[SUPPLIED RECORDS]

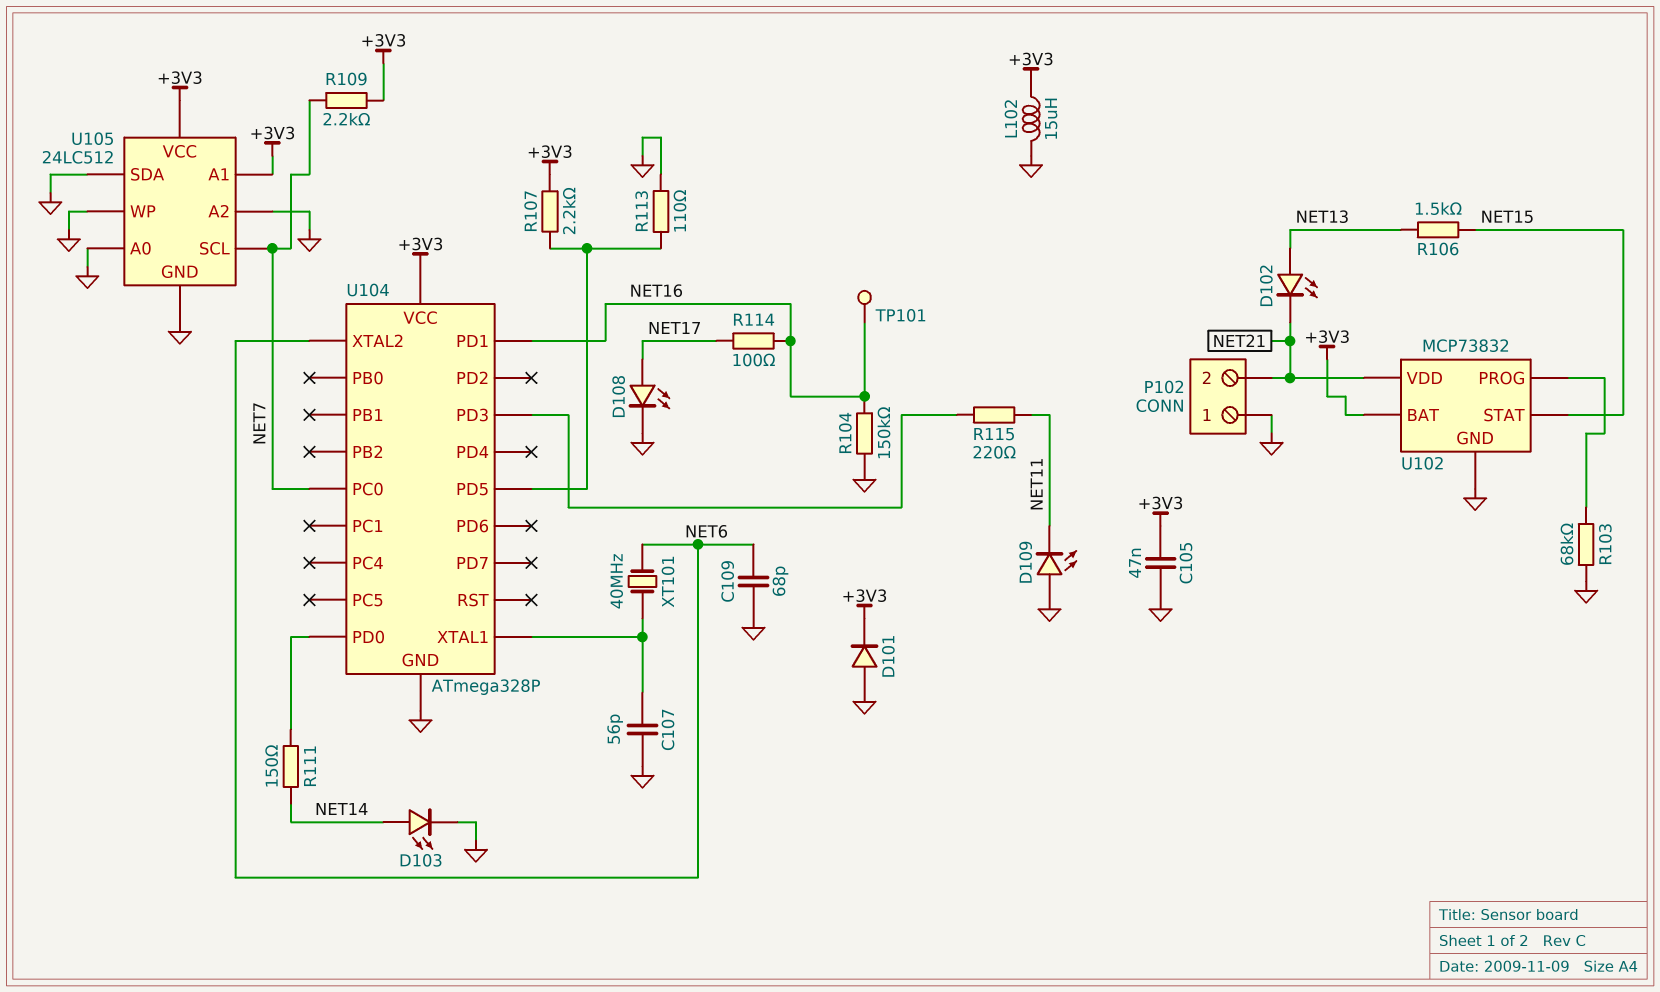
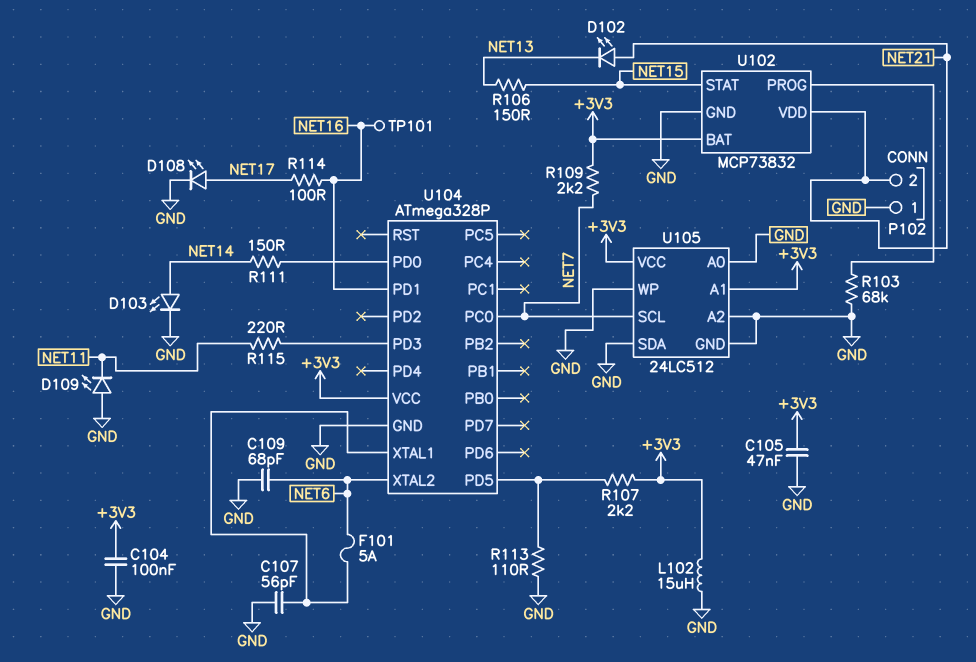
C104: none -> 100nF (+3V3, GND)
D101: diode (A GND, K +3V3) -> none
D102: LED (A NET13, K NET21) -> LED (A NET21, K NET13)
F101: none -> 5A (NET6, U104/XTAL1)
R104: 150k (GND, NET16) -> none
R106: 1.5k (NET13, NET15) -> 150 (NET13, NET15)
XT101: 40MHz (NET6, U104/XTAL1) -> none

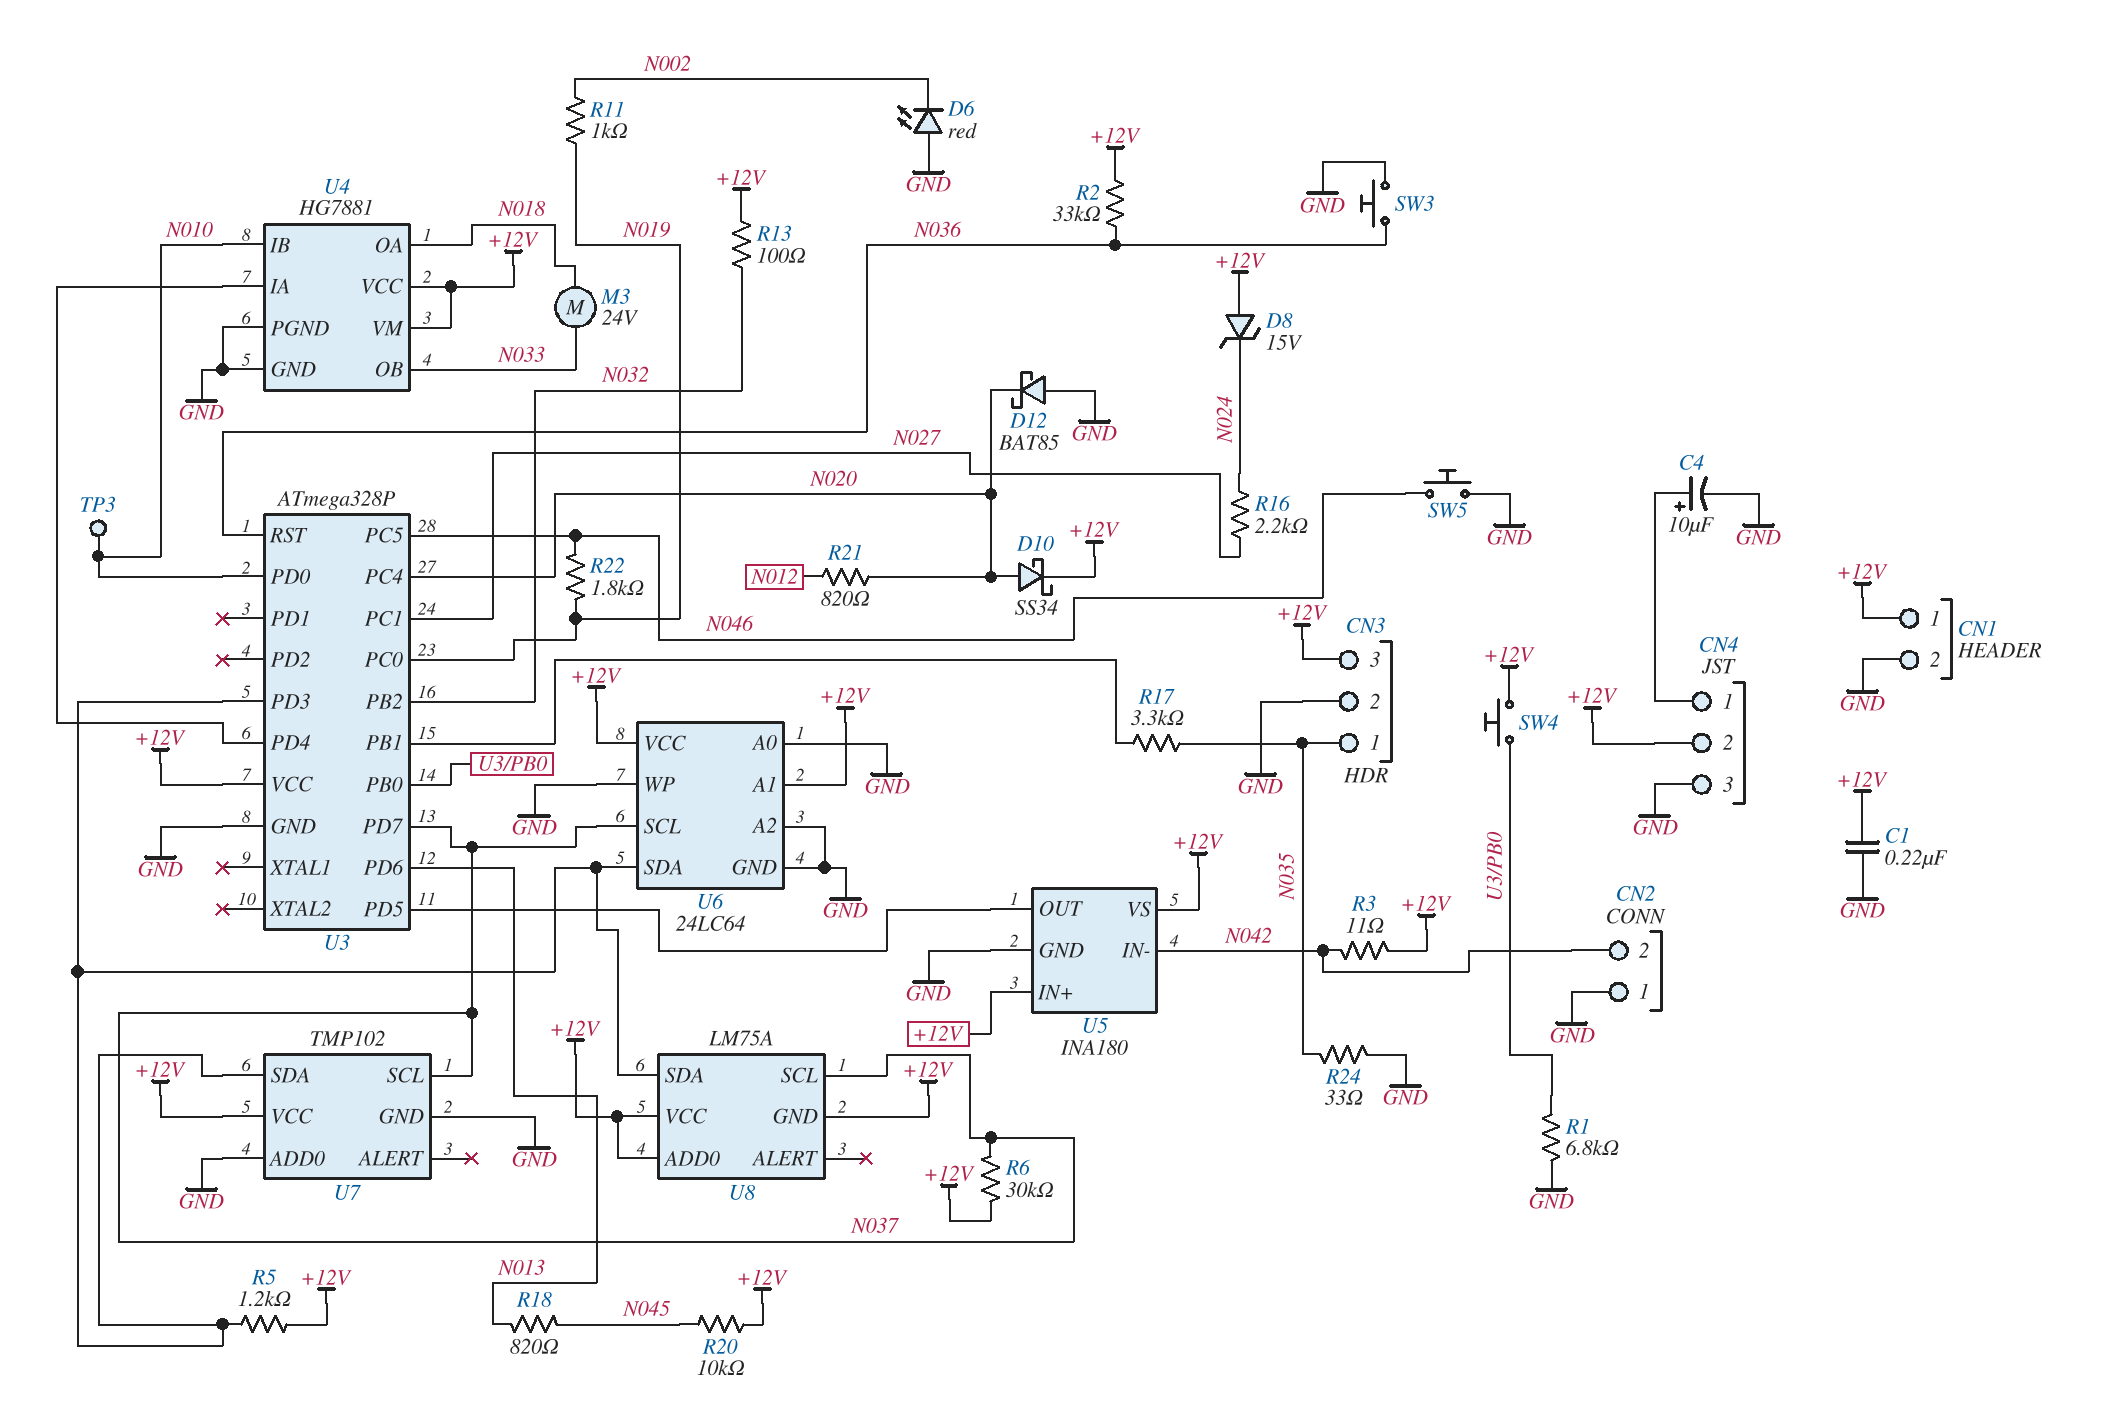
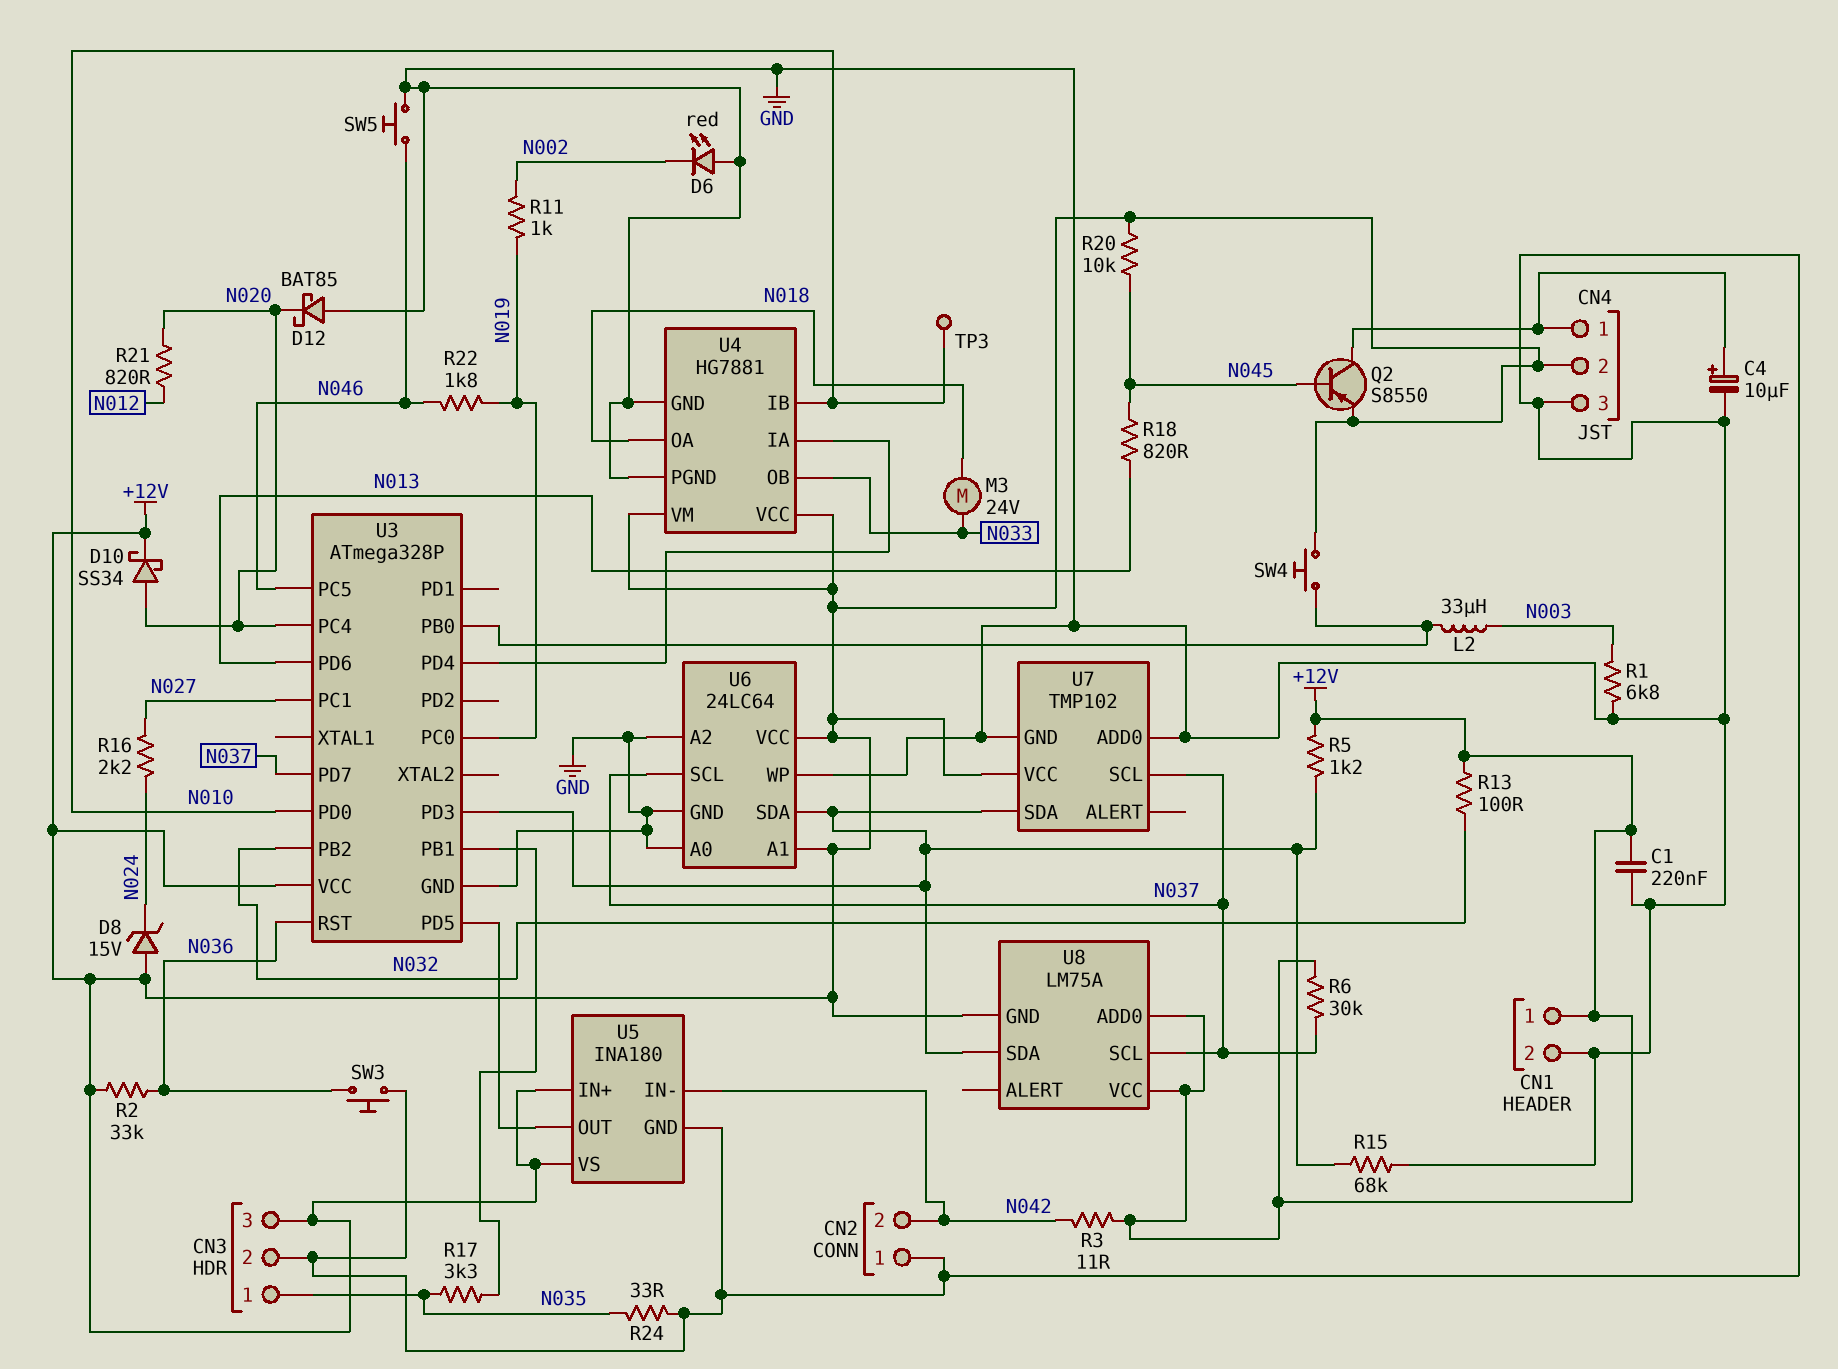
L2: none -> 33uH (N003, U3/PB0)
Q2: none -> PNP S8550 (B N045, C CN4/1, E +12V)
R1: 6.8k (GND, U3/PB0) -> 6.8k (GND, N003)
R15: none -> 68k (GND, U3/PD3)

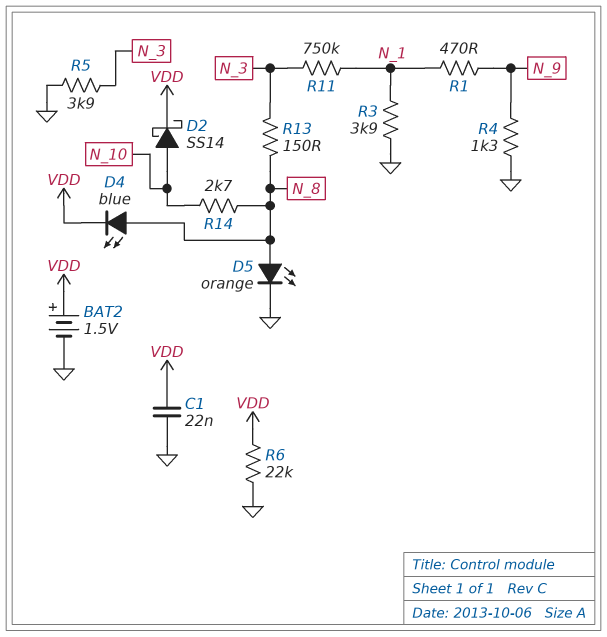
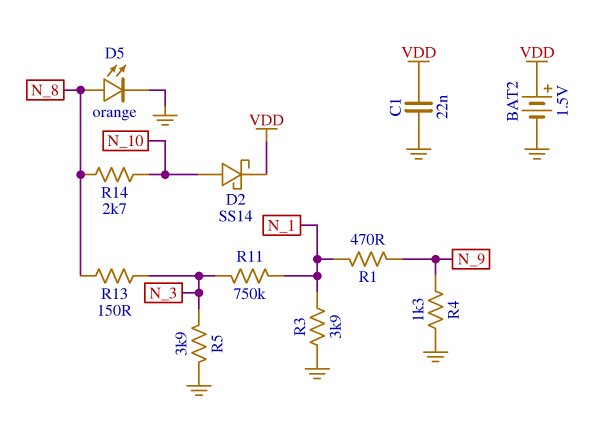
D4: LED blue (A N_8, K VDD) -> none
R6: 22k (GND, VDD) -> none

[/SUPPLIED RECORDS]

— THE TASK —
Write the lines above out again exactly, excluding every picture.

— OUTPUT —
C104: none -> 100nF (+3V3, GND)
D101: diode (A GND, K +3V3) -> none
D102: LED (A NET13, K NET21) -> LED (A NET21, K NET13)
F101: none -> 5A (NET6, U104/XTAL1)
R104: 150k (GND, NET16) -> none
R106: 1.5k (NET13, NET15) -> 150 (NET13, NET15)
XT101: 40MHz (NET6, U104/XTAL1) -> none

L2: none -> 33uH (N003, U3/PB0)
Q2: none -> PNP S8550 (B N045, C CN4/1, E +12V)
R1: 6.8k (GND, U3/PB0) -> 6.8k (GND, N003)
R15: none -> 68k (GND, U3/PD3)

D4: LED blue (A N_8, K VDD) -> none
R6: 22k (GND, VDD) -> none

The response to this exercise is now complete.